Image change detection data
──────────────────────────────
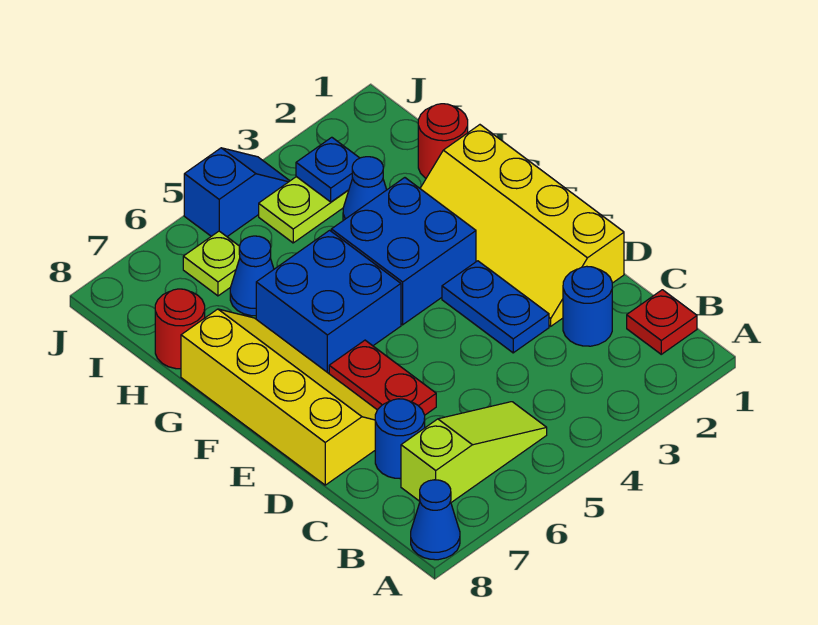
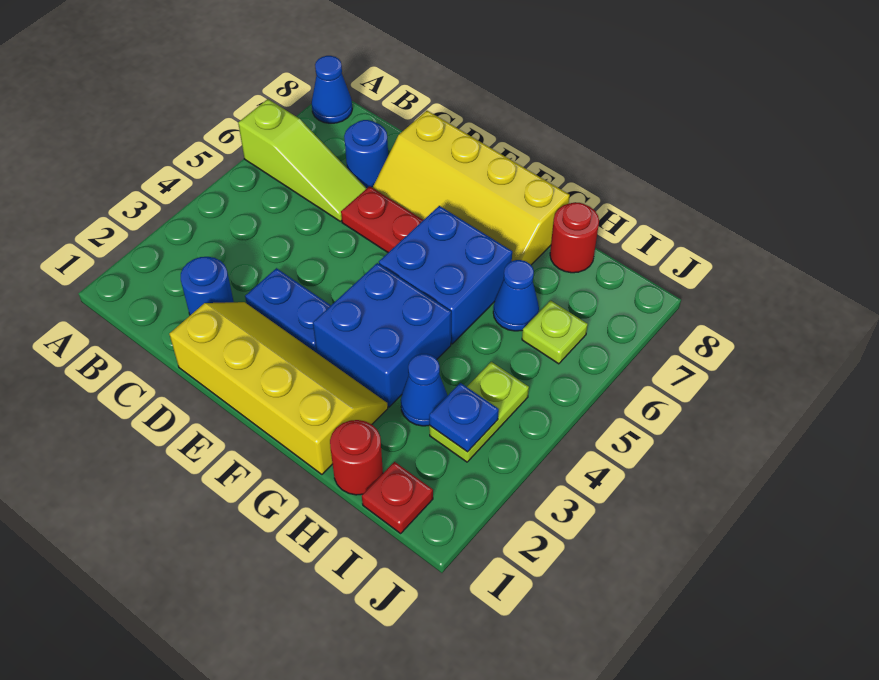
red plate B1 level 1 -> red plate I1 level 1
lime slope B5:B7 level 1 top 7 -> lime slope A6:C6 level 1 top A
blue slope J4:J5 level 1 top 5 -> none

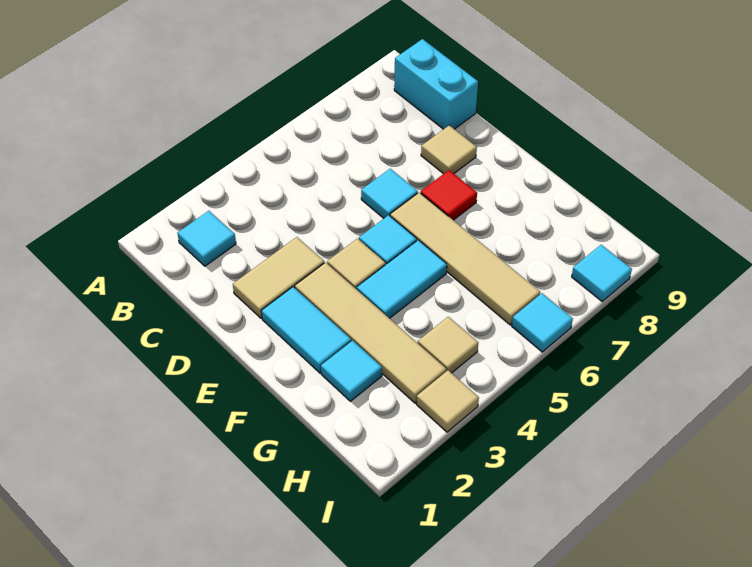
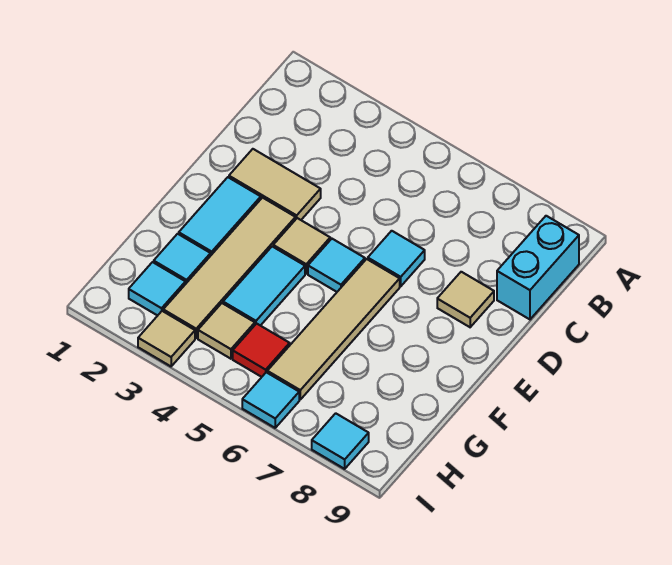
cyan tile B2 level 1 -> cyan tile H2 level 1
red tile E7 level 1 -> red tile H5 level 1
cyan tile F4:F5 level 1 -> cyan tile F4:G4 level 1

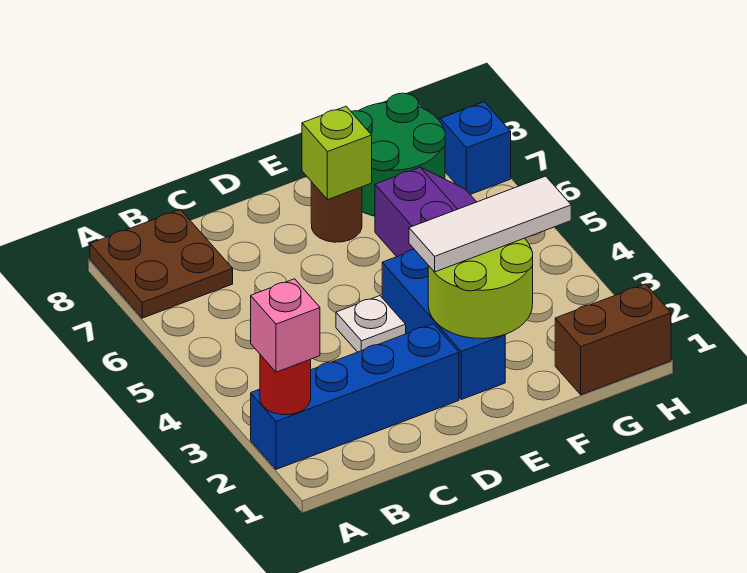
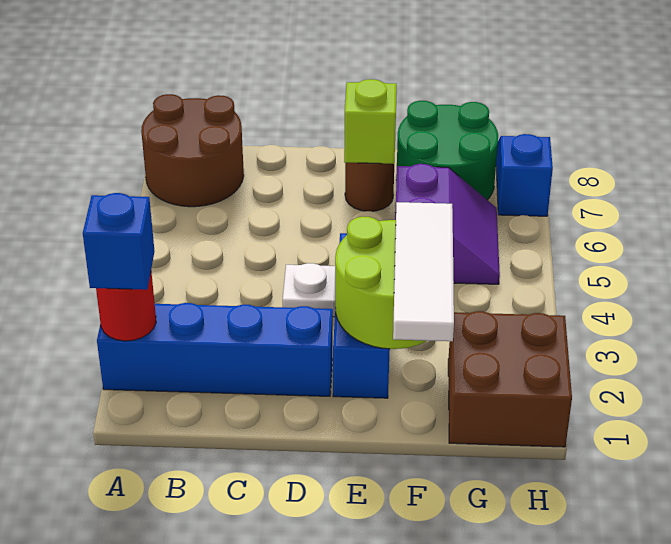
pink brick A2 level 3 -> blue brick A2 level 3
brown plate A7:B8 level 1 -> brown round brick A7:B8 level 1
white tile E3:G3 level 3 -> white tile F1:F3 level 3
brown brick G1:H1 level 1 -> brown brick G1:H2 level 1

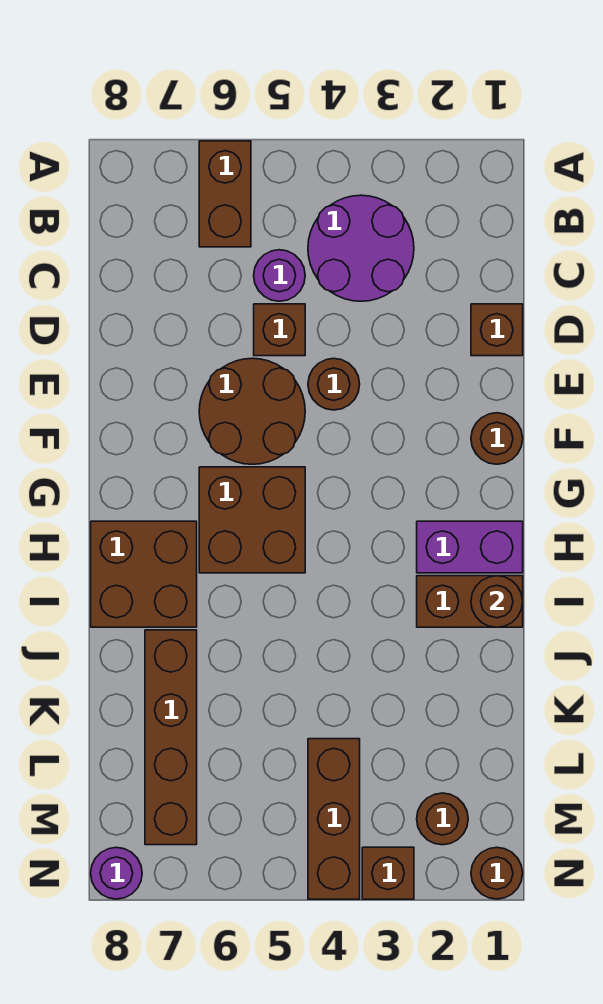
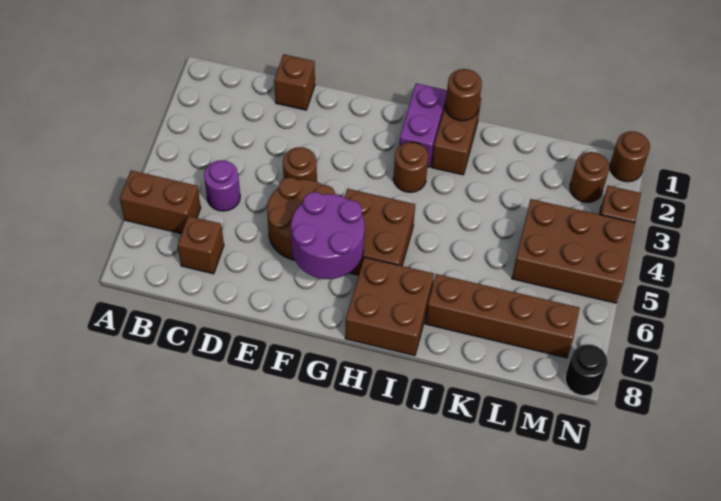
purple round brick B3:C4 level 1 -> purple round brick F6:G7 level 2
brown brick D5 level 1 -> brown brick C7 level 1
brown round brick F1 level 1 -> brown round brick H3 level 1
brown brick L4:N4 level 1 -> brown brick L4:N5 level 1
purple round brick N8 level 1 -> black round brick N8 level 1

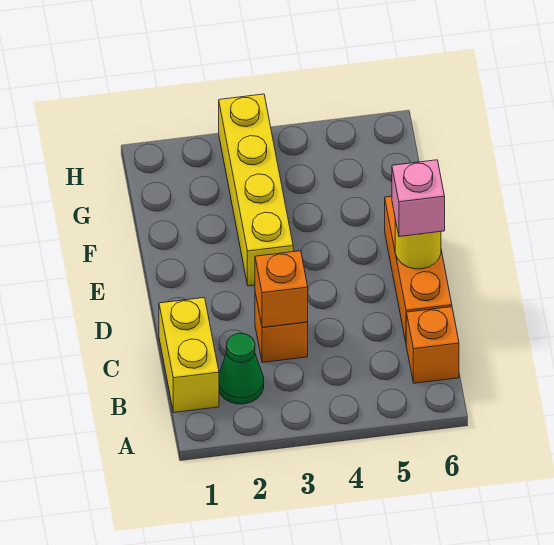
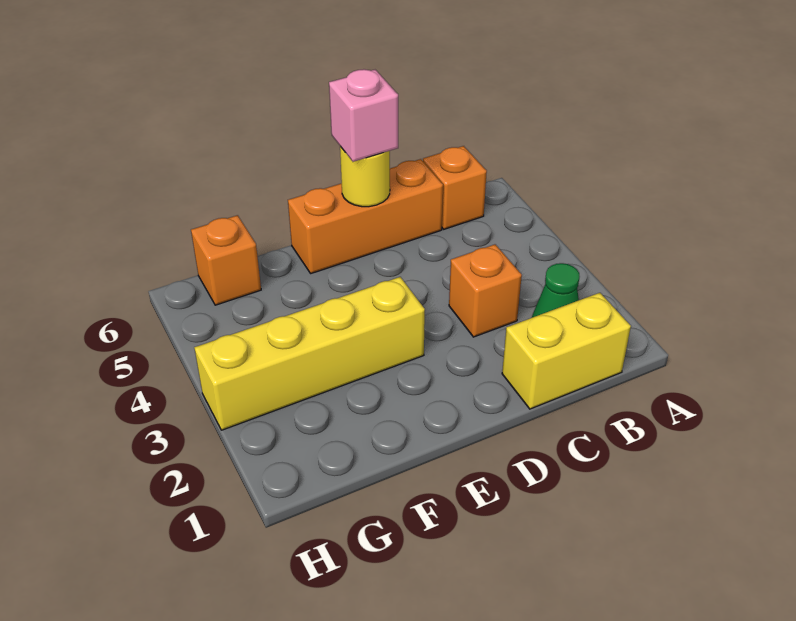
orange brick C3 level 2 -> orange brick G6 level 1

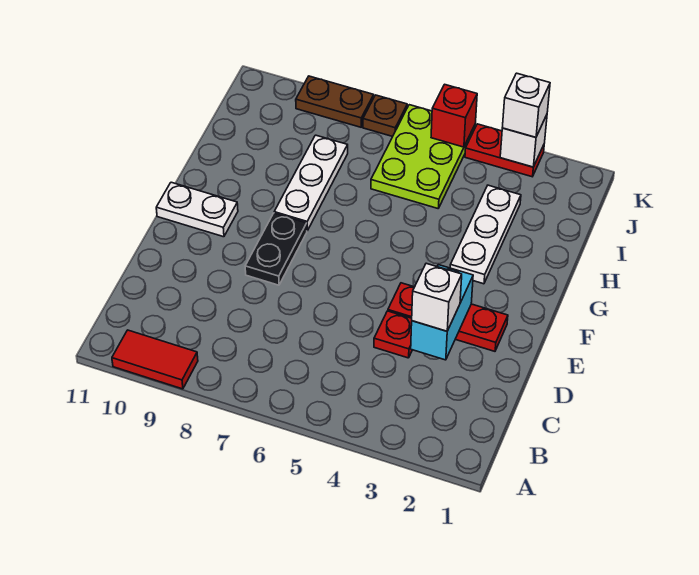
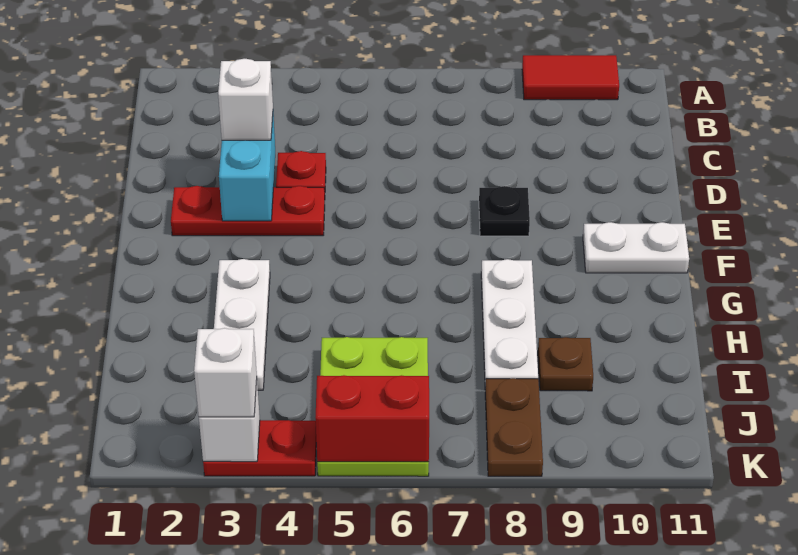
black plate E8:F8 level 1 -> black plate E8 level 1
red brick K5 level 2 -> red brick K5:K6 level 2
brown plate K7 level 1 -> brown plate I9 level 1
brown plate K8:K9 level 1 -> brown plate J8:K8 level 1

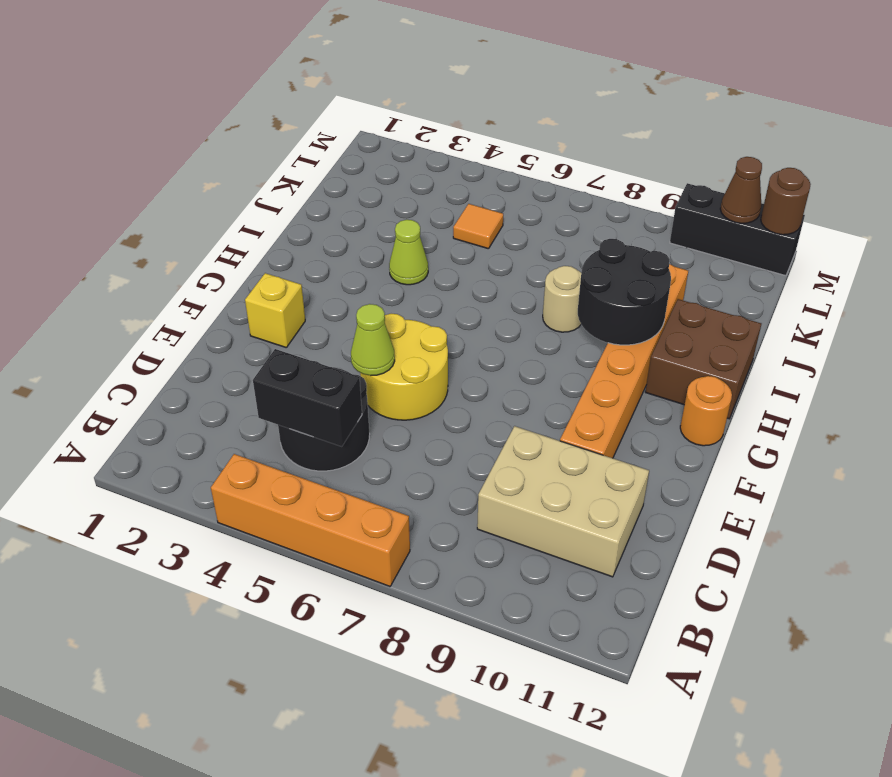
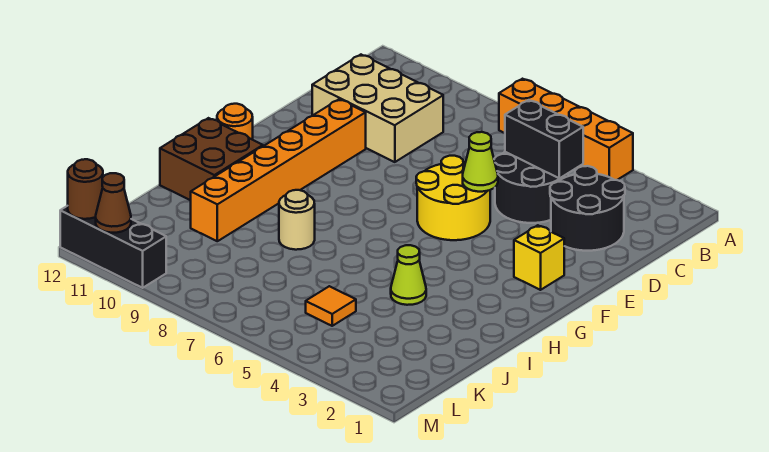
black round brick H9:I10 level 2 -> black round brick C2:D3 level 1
──────────────────────────────
*TASK INSTRUCTIONS*: Find every line above where the word "brick" occurs, and copy that line.

*EXERCISE ANSWER*:
pink brick A2 level 3 -> blue brick A2 level 3
brown plate A7:B8 level 1 -> brown round brick A7:B8 level 1
brown brick G1:H1 level 1 -> brown brick G1:H2 level 1
purple round brick B3:C4 level 1 -> purple round brick F6:G7 level 2
brown brick D5 level 1 -> brown brick C7 level 1
brown round brick F1 level 1 -> brown round brick H3 level 1
brown brick L4:N4 level 1 -> brown brick L4:N5 level 1
purple round brick N8 level 1 -> black round brick N8 level 1
orange brick C3 level 2 -> orange brick G6 level 1
red brick K5 level 2 -> red brick K5:K6 level 2
black round brick H9:I10 level 2 -> black round brick C2:D3 level 1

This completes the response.